Object state comparisons
====================

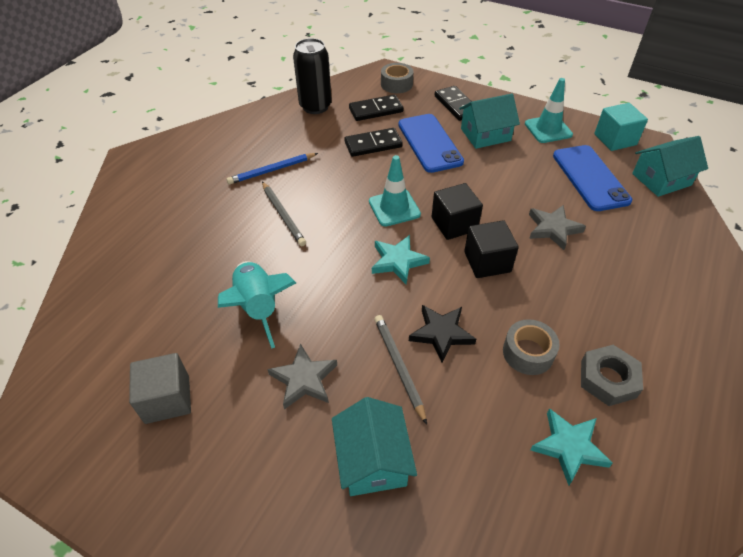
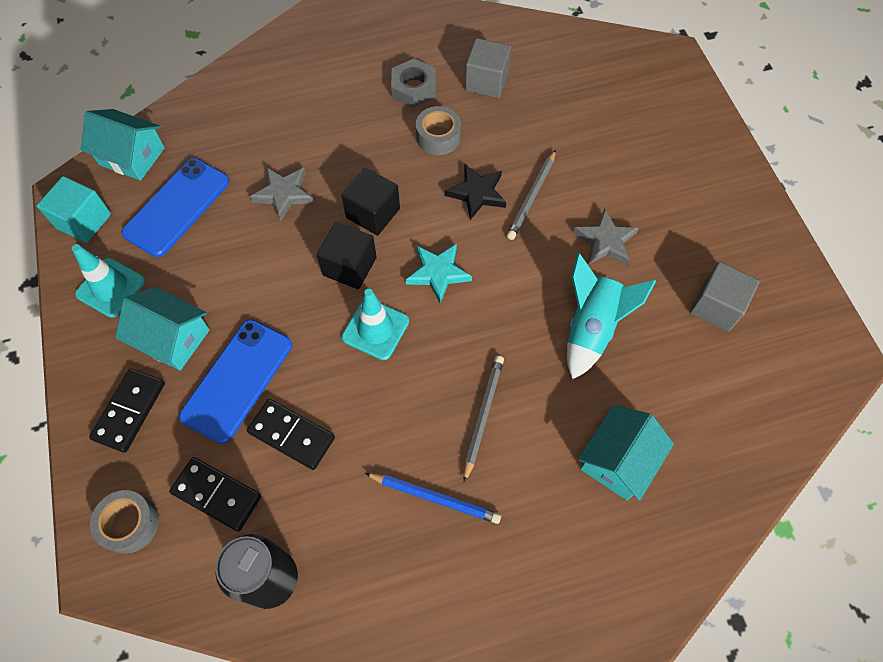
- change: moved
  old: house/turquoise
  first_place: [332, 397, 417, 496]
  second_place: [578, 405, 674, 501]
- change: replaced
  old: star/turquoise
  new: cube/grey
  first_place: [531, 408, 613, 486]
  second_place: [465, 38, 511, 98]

====================

WHAT IS EXPECTED
In the answer, the entries must appear exactly as above, without the images.

OUTPUT FOR THIS EXERCISE
- change: moved
  old: house/turquoise
  first_place: [332, 397, 417, 496]
  second_place: [578, 405, 674, 501]
- change: replaced
  old: star/turquoise
  new: cube/grey
  first_place: [531, 408, 613, 486]
  second_place: [465, 38, 511, 98]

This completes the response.